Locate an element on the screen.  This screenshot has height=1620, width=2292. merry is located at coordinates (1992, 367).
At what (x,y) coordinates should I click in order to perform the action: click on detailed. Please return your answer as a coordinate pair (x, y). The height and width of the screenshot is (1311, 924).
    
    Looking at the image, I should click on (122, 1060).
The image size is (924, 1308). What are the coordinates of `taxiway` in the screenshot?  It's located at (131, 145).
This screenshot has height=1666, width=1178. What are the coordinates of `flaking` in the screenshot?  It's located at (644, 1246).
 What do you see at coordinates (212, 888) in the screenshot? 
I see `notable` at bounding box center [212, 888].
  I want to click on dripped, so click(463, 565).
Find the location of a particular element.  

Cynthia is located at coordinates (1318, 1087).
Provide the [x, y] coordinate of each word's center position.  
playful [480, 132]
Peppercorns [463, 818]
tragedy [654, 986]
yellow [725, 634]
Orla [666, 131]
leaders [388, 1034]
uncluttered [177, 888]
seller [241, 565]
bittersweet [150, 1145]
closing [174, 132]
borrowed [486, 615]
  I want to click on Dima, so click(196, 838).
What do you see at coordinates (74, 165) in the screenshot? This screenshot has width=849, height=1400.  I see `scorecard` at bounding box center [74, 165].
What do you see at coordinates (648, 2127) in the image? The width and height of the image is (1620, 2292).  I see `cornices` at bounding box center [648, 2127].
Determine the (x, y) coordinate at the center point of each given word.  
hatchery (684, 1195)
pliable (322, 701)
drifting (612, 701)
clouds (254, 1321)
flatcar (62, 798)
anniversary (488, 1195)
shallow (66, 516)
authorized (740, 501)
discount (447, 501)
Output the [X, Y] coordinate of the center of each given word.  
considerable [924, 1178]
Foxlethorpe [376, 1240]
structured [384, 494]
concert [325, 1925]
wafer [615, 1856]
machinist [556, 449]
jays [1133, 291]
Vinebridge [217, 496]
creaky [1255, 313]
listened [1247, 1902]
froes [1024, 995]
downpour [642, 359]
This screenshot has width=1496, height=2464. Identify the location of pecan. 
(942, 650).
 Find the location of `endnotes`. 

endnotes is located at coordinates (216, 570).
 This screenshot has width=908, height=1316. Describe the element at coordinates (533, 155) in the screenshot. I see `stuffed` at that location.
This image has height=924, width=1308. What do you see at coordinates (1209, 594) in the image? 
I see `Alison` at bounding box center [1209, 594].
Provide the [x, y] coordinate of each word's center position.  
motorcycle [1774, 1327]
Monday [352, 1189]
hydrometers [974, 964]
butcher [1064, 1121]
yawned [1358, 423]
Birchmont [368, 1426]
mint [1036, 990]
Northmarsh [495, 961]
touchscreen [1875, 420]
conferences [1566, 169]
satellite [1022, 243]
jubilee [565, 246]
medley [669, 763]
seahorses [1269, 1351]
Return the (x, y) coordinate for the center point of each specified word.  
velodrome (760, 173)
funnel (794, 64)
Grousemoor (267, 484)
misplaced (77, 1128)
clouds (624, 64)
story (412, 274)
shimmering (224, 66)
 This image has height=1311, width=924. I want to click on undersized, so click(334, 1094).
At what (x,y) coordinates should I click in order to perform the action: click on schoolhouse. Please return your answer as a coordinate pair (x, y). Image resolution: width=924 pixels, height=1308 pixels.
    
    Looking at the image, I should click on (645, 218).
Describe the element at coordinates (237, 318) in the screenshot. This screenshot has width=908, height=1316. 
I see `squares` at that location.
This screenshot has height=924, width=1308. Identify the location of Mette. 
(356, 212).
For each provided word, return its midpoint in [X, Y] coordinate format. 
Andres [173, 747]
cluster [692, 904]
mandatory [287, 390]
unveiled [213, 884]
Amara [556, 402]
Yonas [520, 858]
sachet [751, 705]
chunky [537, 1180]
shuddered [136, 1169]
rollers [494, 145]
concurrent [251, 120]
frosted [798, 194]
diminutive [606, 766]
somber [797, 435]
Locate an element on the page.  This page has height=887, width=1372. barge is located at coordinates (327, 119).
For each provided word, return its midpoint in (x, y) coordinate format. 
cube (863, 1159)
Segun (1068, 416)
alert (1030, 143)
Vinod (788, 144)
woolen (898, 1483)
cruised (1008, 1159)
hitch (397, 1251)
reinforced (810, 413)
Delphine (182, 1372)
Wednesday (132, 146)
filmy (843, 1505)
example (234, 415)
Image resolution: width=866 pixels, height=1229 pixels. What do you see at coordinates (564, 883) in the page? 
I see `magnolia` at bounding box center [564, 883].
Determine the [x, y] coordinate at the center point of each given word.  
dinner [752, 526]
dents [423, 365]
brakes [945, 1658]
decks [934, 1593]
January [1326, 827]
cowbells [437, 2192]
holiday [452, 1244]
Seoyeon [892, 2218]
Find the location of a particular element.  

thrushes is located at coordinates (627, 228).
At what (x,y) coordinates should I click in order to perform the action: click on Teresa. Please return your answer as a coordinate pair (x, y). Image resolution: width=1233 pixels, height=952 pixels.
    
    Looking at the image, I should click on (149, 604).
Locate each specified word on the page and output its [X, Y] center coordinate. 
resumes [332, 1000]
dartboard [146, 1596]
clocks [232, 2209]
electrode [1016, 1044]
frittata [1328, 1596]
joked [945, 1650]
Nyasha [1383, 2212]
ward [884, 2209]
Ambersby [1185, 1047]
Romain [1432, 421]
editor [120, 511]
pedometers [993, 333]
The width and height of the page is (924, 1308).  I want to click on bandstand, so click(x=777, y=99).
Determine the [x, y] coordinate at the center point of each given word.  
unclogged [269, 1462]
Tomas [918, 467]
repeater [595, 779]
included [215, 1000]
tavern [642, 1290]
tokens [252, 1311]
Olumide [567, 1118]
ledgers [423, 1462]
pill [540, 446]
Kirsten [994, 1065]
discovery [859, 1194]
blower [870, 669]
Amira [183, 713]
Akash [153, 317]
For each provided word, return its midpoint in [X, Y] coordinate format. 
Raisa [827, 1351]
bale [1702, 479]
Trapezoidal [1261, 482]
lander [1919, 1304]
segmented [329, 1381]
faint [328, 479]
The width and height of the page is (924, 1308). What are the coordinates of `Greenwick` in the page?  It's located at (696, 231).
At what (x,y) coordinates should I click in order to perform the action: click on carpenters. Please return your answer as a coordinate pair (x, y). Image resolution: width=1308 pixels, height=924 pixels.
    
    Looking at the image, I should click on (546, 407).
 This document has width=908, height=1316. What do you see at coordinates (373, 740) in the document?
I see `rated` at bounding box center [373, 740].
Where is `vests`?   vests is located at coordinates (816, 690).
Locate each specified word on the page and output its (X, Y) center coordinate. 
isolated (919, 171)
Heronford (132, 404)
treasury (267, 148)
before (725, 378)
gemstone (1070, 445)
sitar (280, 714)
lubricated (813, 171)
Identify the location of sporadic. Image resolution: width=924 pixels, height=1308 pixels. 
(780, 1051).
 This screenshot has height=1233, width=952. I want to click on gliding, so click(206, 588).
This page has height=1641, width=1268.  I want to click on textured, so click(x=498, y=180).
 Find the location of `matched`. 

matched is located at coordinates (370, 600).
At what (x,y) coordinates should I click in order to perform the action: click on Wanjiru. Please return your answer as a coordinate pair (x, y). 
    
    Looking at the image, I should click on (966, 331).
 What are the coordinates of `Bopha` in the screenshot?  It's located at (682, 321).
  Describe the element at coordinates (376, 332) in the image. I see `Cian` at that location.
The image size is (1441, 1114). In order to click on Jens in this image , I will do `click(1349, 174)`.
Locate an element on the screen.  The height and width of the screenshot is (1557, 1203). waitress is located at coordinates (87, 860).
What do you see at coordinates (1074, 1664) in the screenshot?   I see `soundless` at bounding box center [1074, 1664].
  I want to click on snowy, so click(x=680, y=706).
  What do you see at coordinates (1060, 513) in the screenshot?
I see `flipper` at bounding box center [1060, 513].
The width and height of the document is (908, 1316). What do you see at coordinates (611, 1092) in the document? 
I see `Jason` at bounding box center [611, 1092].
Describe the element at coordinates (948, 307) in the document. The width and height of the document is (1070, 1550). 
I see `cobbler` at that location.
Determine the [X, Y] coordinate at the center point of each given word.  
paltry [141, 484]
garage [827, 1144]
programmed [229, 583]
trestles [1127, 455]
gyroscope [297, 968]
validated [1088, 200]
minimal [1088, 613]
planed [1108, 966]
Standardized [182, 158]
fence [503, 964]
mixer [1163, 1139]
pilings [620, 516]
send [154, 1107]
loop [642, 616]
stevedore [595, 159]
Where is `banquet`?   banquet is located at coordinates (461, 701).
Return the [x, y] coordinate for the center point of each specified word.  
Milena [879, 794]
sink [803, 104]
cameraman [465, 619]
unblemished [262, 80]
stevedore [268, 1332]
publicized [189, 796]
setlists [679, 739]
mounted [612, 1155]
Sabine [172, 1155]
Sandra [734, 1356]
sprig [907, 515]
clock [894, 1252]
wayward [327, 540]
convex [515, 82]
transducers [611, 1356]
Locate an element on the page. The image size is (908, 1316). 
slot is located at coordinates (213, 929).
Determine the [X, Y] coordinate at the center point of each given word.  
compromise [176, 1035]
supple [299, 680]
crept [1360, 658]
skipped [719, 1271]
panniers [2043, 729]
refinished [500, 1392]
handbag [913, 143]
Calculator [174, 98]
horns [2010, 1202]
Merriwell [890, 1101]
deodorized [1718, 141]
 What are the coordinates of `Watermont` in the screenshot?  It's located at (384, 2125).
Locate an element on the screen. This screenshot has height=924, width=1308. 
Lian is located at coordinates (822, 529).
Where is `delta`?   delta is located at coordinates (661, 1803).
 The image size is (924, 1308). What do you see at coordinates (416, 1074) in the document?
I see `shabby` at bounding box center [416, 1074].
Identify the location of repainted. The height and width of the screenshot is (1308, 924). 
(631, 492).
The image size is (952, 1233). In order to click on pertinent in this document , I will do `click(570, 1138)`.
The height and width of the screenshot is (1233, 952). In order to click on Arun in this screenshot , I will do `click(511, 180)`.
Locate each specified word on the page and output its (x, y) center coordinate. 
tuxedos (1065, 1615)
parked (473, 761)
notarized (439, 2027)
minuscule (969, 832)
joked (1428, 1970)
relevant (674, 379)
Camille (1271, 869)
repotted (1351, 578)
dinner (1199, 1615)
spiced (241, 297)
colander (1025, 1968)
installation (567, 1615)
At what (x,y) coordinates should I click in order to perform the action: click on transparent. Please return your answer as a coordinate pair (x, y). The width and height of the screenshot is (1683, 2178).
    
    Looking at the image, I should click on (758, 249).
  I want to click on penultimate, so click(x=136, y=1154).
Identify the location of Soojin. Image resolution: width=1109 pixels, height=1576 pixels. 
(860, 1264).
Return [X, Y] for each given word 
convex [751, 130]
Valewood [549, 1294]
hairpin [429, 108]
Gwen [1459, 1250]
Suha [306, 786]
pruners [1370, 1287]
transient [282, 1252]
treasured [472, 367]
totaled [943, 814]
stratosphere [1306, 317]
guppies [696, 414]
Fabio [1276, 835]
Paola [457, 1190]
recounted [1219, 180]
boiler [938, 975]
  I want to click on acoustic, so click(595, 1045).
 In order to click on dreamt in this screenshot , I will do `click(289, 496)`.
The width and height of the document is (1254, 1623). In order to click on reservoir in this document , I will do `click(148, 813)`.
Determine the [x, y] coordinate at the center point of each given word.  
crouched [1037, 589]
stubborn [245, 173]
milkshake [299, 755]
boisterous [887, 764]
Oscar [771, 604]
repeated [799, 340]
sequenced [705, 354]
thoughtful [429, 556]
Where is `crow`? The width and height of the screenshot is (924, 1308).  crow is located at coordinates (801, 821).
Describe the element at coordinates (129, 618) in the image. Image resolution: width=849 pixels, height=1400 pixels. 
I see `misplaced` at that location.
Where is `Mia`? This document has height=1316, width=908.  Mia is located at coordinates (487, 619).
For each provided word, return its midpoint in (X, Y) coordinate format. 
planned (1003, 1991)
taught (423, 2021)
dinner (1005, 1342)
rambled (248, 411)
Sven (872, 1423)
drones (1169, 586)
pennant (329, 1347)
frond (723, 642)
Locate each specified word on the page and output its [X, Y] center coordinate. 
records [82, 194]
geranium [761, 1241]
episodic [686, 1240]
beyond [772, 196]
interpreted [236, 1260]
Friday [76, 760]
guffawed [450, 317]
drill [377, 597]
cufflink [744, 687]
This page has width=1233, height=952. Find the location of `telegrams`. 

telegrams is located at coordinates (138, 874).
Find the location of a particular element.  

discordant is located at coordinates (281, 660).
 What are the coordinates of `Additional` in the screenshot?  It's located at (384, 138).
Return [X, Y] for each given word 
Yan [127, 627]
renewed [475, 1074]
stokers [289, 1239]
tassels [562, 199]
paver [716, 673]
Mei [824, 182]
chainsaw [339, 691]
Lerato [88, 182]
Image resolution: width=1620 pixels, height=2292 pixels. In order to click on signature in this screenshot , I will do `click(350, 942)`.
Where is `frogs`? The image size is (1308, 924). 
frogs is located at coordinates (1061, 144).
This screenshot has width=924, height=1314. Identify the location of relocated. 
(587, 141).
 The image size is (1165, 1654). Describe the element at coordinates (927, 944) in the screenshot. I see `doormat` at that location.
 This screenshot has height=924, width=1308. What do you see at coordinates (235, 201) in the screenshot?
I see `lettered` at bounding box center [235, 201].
────
Stated task: Please update the stretch of the records from the line containing "Seoyeon [892, 2218]" through the line containing "The width and height of the page is (924, 1308). What" by swapping "tavern" for "cannery", and give those lines back with nothing else altered.

The solution:
Seoyeon [892, 2218]
Find the location of a particular element.  

thrushes is located at coordinates (627, 228).
At what (x,y) coordinates should I click in order to perform the action: click on Teresa. Please return your answer as a coordinate pair (x, y). Image resolution: width=1233 pixels, height=952 pixels.
    
    Looking at the image, I should click on (149, 604).
Locate each specified word on the page and output its [X, Y] center coordinate. 
resumes [332, 1000]
dartboard [146, 1596]
clocks [232, 2209]
electrode [1016, 1044]
frittata [1328, 1596]
joked [945, 1650]
Nyasha [1383, 2212]
ward [884, 2209]
Ambersby [1185, 1047]
Romain [1432, 421]
editor [120, 511]
pedometers [993, 333]
The width and height of the page is (924, 1308).  I want to click on bandstand, so click(x=777, y=99).
Determine the [x, y] coordinate at the center point of each given word.  
unclogged [269, 1462]
Tomas [918, 467]
repeater [595, 779]
included [215, 1000]
cannery [642, 1290]
tokens [252, 1311]
Olumide [567, 1118]
ledgers [423, 1462]
pill [540, 446]
Kirsten [994, 1065]
discovery [859, 1194]
blower [870, 669]
Amira [183, 713]
Akash [153, 317]
For each provided word, return its midpoint in [X, Y] coordinate format. 
Raisa [827, 1351]
bale [1702, 479]
Trapezoidal [1261, 482]
lander [1919, 1304]
segmented [329, 1381]
faint [328, 479]
The width and height of the page is (924, 1308). What are the coordinates of `Greenwick` in the page?  It's located at (696, 231).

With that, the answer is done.